*What the exercise asks*.
When the line containing "camera: 70 degrees left, 5 degrees up" is found in the data below, copy it and each line after it through the line containing "(152, 500) = (795, 251): yellow lemon -> none", exactly and with no others.
*** Given data ***
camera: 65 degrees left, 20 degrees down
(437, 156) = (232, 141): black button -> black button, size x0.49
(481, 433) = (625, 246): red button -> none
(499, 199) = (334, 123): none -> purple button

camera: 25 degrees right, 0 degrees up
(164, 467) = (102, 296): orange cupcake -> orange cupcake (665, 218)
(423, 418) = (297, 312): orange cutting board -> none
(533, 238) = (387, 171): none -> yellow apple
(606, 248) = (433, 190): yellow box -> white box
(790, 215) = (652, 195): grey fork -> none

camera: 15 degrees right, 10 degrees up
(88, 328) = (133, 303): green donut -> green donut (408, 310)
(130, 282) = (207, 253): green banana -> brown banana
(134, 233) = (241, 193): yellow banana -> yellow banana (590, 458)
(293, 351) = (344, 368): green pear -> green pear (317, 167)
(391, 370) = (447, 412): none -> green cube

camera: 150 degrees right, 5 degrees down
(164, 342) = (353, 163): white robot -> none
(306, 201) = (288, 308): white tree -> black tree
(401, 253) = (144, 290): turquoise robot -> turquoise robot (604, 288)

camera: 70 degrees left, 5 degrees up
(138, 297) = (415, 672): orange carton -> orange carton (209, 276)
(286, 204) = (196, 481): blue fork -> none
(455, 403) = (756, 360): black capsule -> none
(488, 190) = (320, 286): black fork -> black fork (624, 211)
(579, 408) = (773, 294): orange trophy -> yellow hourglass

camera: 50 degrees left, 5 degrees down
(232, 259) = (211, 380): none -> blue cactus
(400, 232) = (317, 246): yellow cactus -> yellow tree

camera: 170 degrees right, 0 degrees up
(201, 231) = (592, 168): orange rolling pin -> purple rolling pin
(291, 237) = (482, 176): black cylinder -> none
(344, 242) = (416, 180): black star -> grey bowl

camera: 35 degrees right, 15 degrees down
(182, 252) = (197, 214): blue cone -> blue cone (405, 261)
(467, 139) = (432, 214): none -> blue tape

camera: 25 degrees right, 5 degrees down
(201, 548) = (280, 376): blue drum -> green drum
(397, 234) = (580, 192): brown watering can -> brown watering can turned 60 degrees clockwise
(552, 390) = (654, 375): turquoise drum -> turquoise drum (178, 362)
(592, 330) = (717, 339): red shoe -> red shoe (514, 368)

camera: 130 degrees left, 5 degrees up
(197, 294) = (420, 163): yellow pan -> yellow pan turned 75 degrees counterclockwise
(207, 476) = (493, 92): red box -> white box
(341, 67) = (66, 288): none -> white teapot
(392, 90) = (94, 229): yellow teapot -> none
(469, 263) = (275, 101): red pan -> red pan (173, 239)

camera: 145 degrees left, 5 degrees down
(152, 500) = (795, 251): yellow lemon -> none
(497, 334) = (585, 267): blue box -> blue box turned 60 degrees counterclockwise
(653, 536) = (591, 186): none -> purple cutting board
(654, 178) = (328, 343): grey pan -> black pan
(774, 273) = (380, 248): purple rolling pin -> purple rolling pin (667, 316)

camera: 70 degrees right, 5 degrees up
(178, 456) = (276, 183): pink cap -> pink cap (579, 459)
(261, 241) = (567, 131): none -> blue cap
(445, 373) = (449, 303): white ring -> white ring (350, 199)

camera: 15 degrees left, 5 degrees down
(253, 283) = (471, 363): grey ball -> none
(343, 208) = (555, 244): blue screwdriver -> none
*** End of Given data ***
*Solution to this task*.
camera: 70 degrees left, 5 degrees up
(138, 297) = (415, 672): orange carton -> orange carton (209, 276)
(286, 204) = (196, 481): blue fork -> none
(455, 403) = (756, 360): black capsule -> none
(488, 190) = (320, 286): black fork -> black fork (624, 211)
(579, 408) = (773, 294): orange trophy -> yellow hourglass

camera: 50 degrees left, 5 degrees down
(232, 259) = (211, 380): none -> blue cactus
(400, 232) = (317, 246): yellow cactus -> yellow tree

camera: 170 degrees right, 0 degrees up
(201, 231) = (592, 168): orange rolling pin -> purple rolling pin
(291, 237) = (482, 176): black cylinder -> none
(344, 242) = (416, 180): black star -> grey bowl

camera: 35 degrees right, 15 degrees down
(182, 252) = (197, 214): blue cone -> blue cone (405, 261)
(467, 139) = (432, 214): none -> blue tape

camera: 25 degrees right, 5 degrees down
(201, 548) = (280, 376): blue drum -> green drum
(397, 234) = (580, 192): brown watering can -> brown watering can turned 60 degrees clockwise
(552, 390) = (654, 375): turquoise drum -> turquoise drum (178, 362)
(592, 330) = (717, 339): red shoe -> red shoe (514, 368)

camera: 130 degrees left, 5 degrees up
(197, 294) = (420, 163): yellow pan -> yellow pan turned 75 degrees counterclockwise
(207, 476) = (493, 92): red box -> white box
(341, 67) = (66, 288): none -> white teapot
(392, 90) = (94, 229): yellow teapot -> none
(469, 263) = (275, 101): red pan -> red pan (173, 239)

camera: 145 degrees left, 5 degrees down
(152, 500) = (795, 251): yellow lemon -> none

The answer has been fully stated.